**TRY IT**
An exact reproduction of all the data is needed, with no images in it.

**EXERCISE DATA**
● ● ● ●

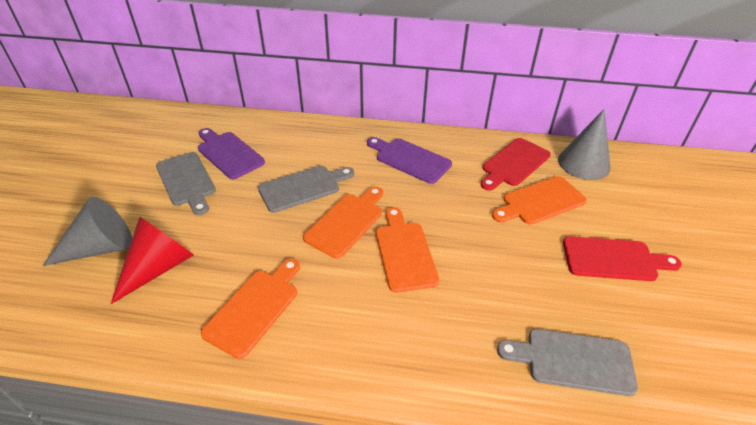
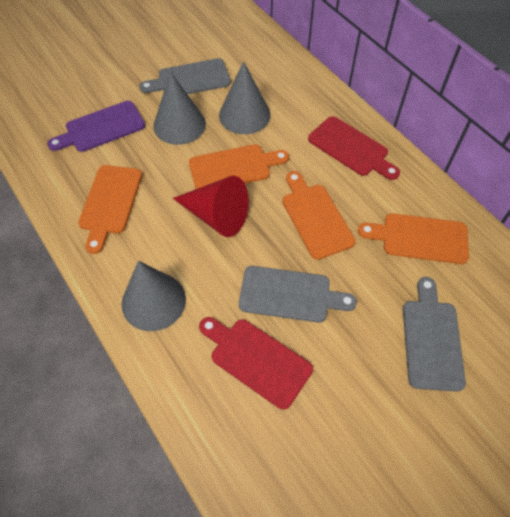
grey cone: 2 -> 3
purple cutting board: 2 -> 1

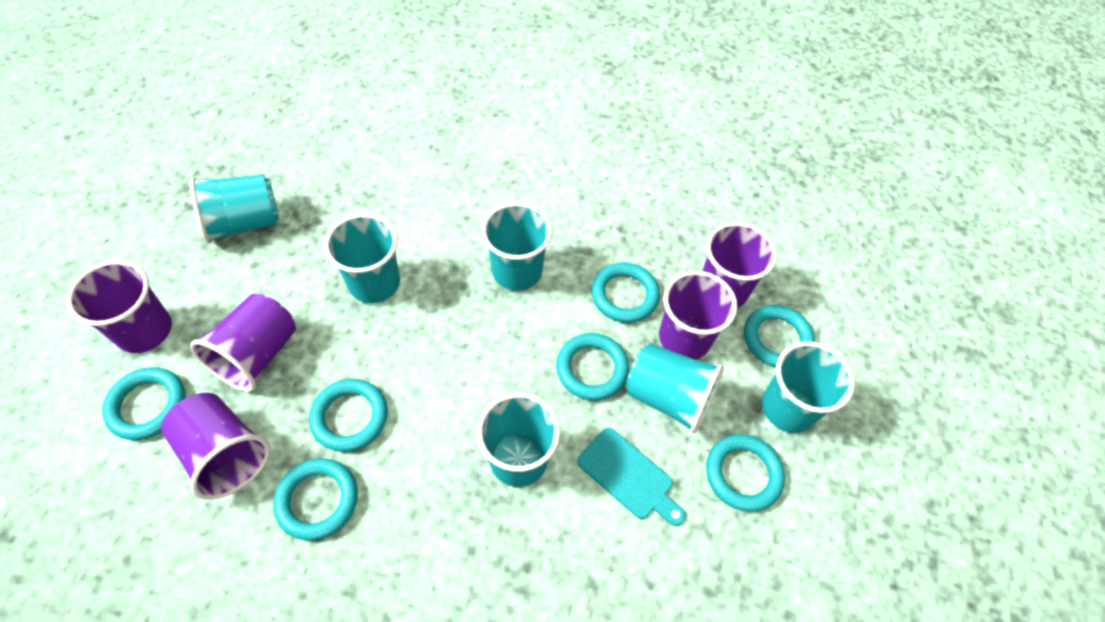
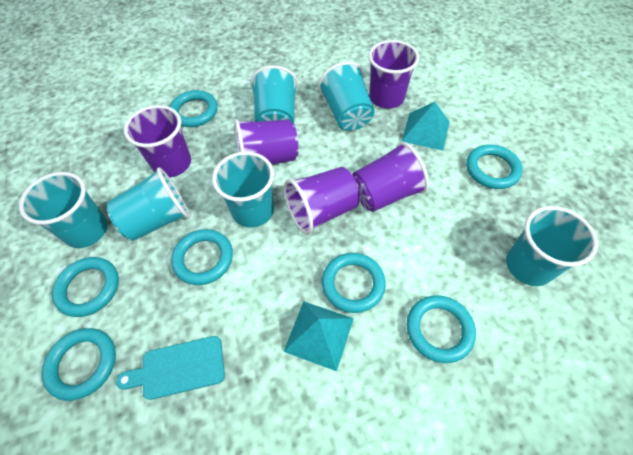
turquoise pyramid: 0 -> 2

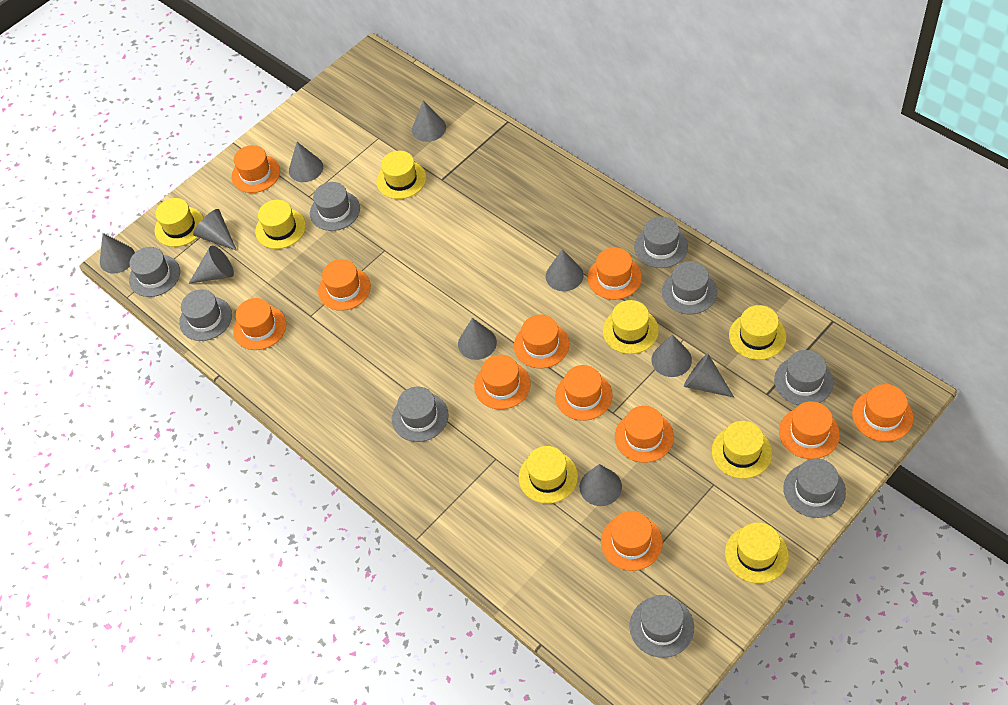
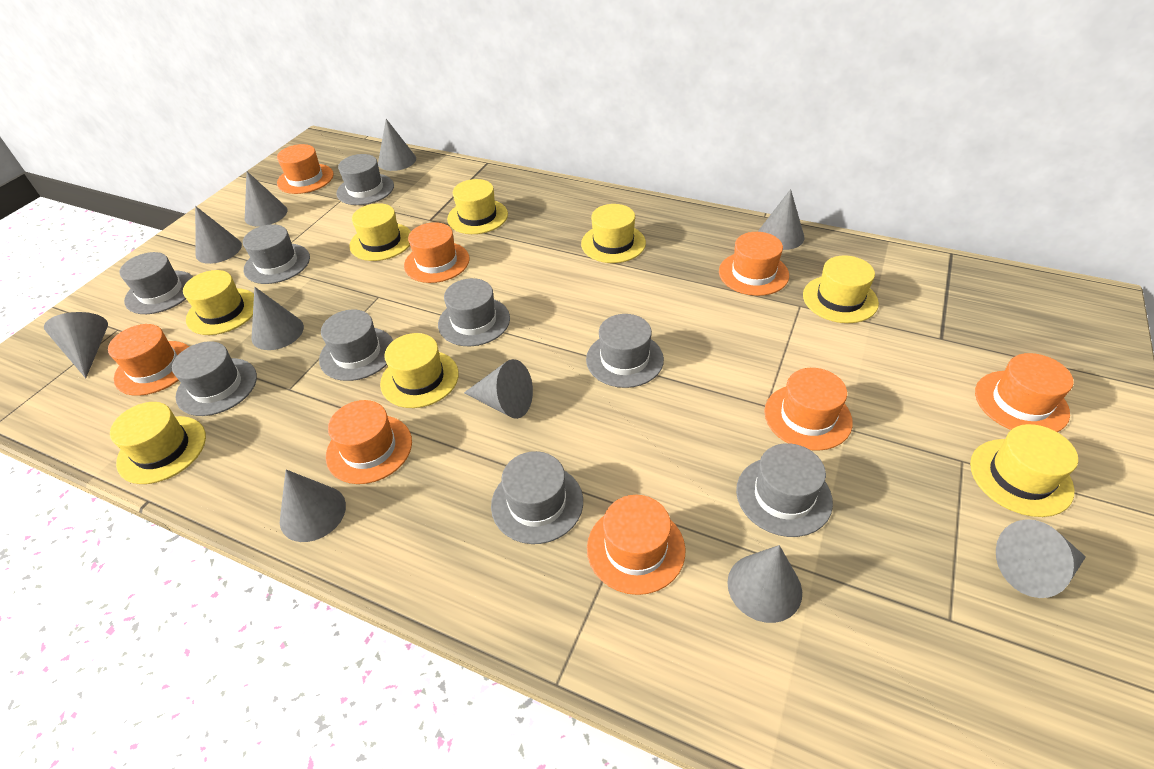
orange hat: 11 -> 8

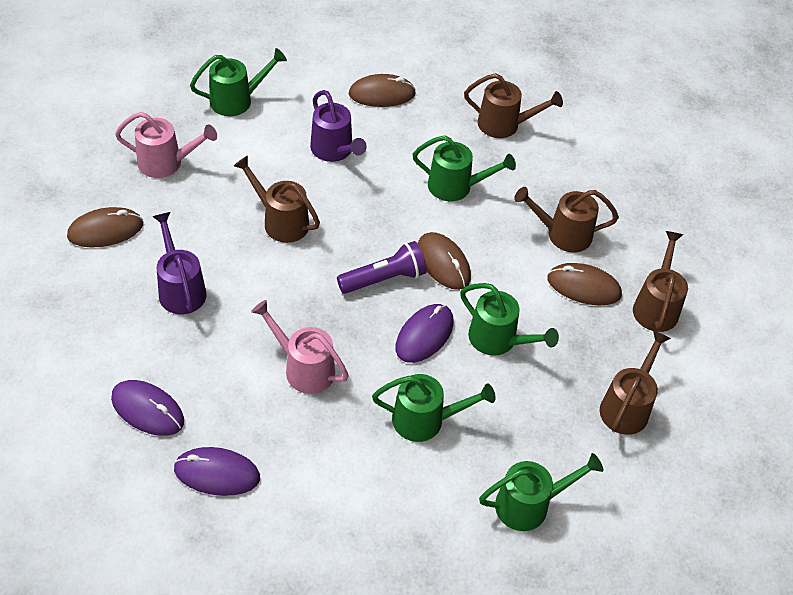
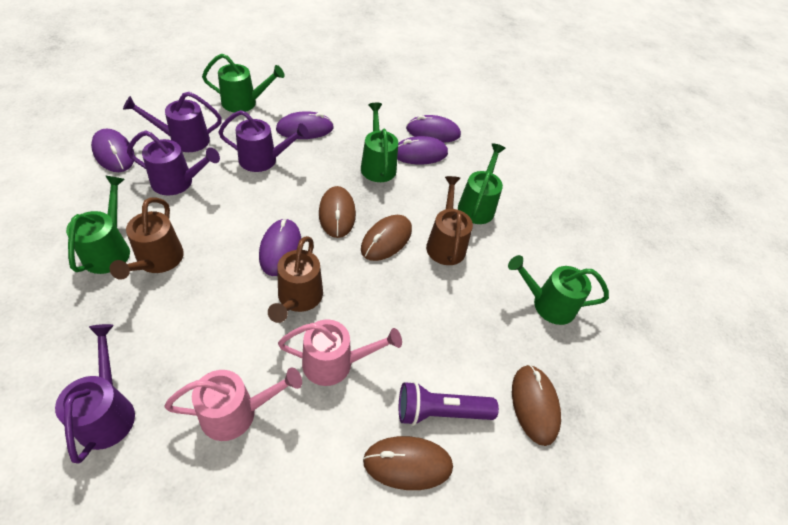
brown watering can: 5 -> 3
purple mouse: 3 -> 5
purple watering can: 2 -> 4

● ● ● ●

**RESPONSE TO THE TASK**
grey cone: 2 -> 3
purple cutting board: 2 -> 1

turquoise pyramid: 0 -> 2

orange hat: 11 -> 8

brown watering can: 5 -> 3
purple mouse: 3 -> 5
purple watering can: 2 -> 4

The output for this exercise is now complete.